§ EXERCISE BRIEF: Return, word for word, the lines of the listing below from the one with "BARO2: BME680 -> BMP280" through the one with "RGB3 pin R: D8 -> D6", and no other lines.

§ SUPPLIED INFORMATION:

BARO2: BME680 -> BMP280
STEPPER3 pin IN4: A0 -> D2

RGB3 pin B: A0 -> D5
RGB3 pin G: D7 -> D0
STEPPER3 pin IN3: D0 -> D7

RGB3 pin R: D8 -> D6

==

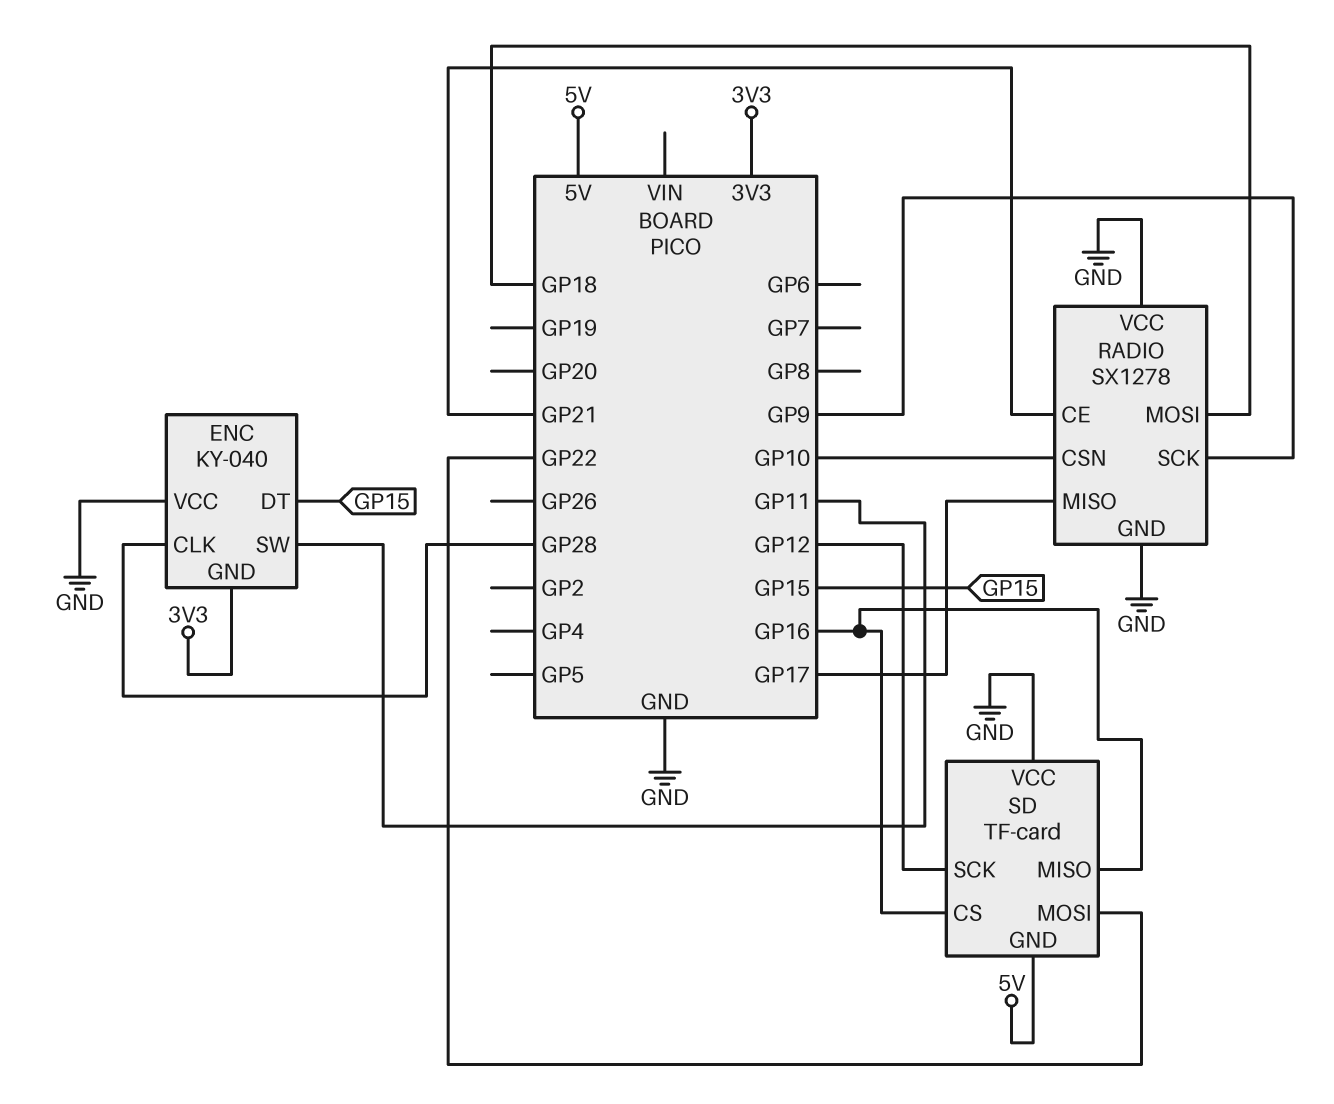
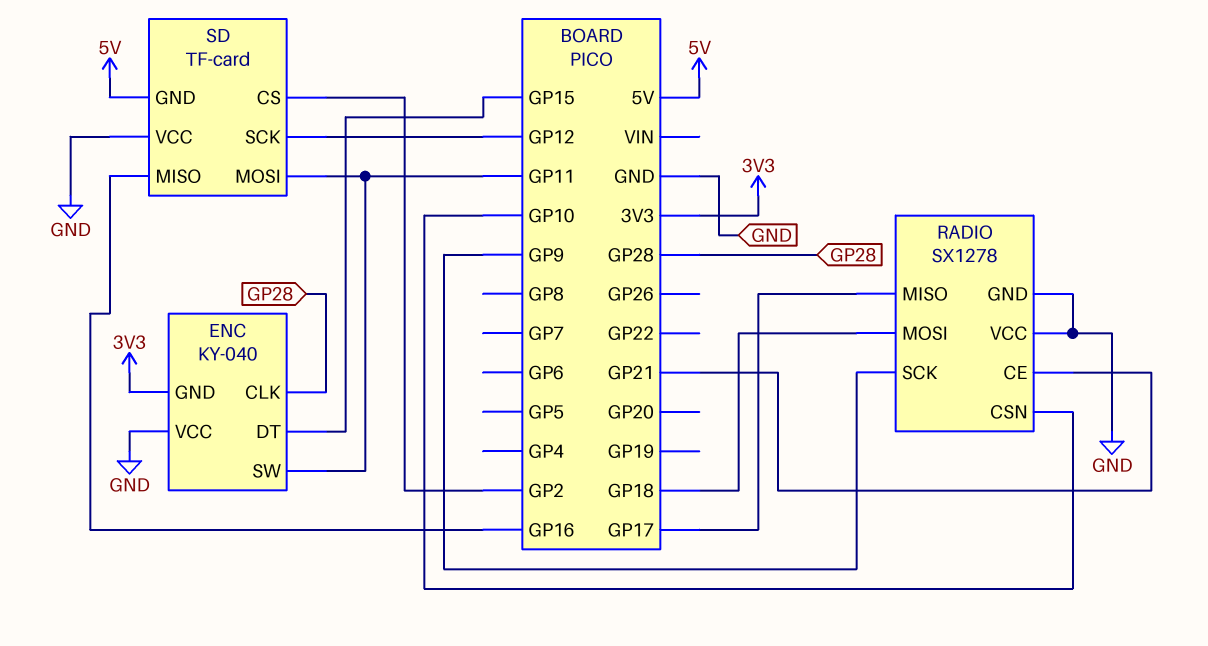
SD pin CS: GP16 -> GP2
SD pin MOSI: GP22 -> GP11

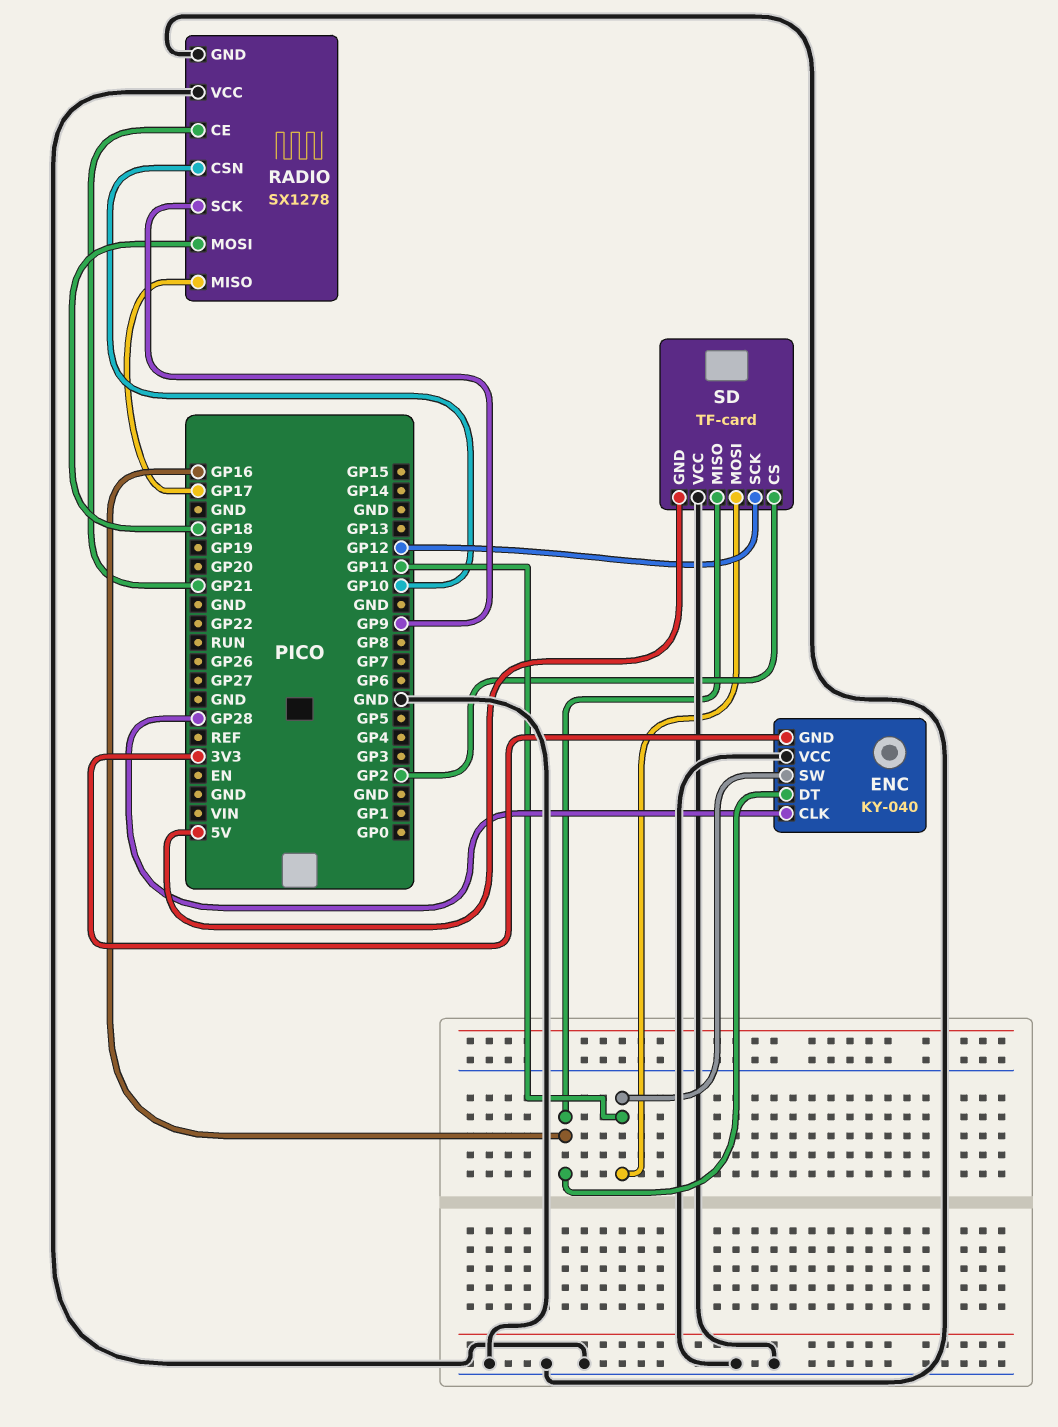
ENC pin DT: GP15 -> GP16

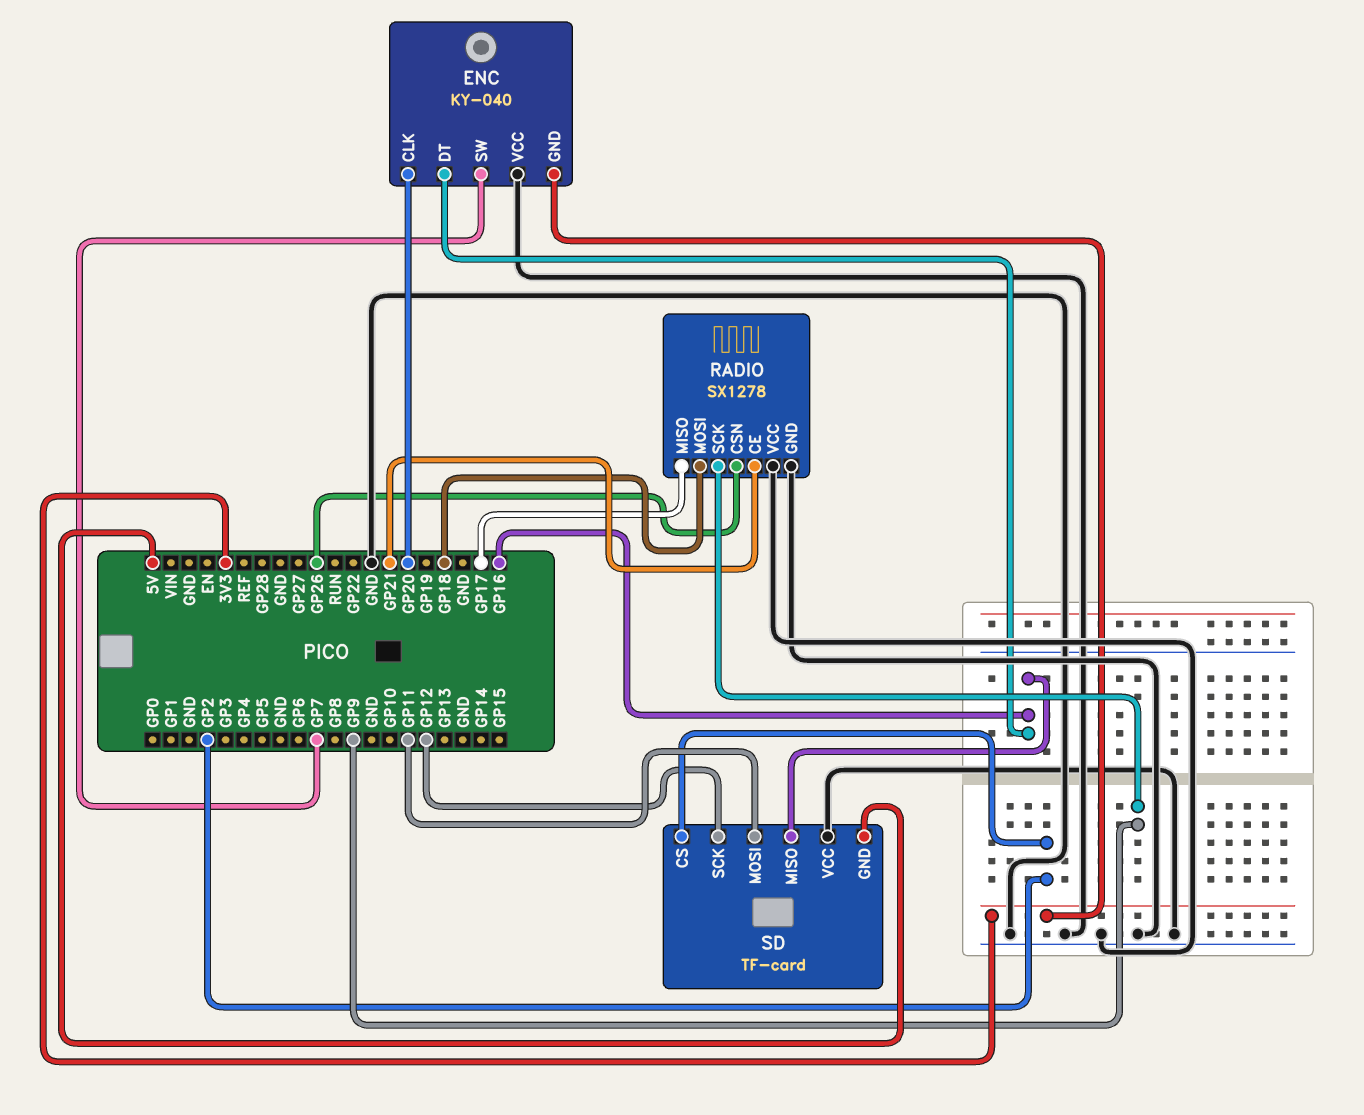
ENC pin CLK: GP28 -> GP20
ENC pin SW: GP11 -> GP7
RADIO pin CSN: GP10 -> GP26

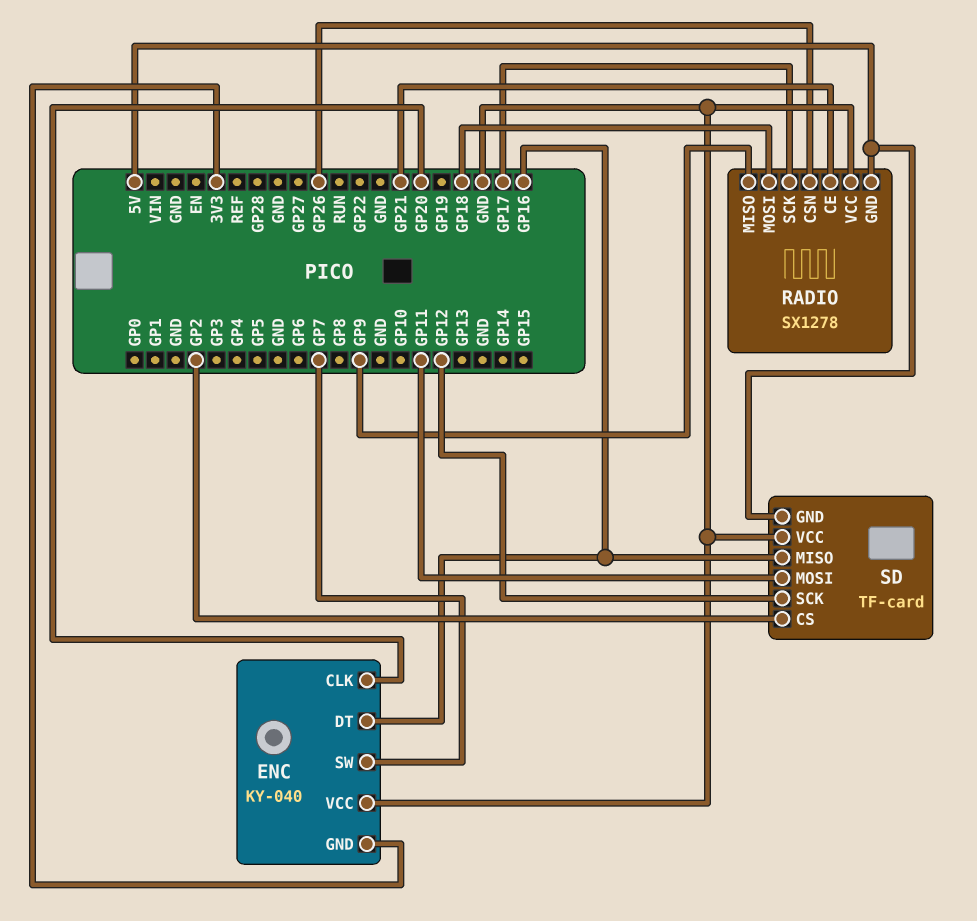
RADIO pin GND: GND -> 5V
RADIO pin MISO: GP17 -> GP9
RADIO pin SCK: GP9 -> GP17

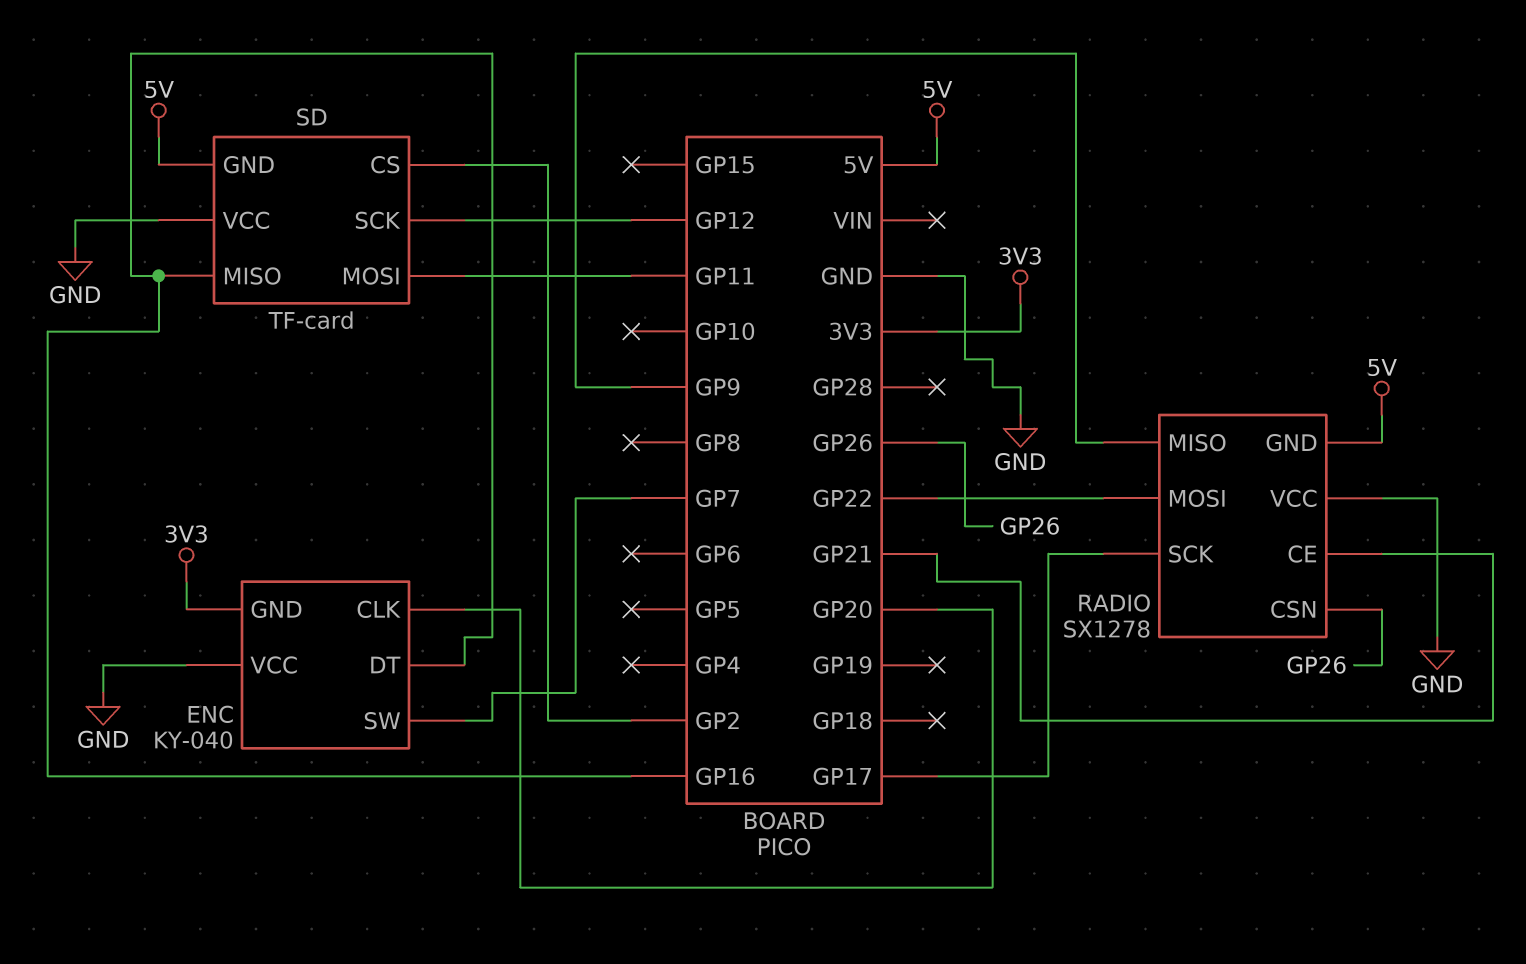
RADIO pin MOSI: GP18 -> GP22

==

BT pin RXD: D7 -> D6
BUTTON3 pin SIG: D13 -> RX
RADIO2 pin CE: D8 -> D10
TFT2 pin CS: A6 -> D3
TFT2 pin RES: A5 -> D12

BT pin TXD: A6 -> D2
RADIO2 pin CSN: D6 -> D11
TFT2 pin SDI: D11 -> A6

§ RESPONSE FOR THIS EXERCISE:
BARO2: BME680 -> BMP280
STEPPER3 pin IN4: A0 -> D2

RGB3 pin B: A0 -> D5
RGB3 pin G: D7 -> D0
STEPPER3 pin IN3: D0 -> D7

RGB3 pin R: D8 -> D6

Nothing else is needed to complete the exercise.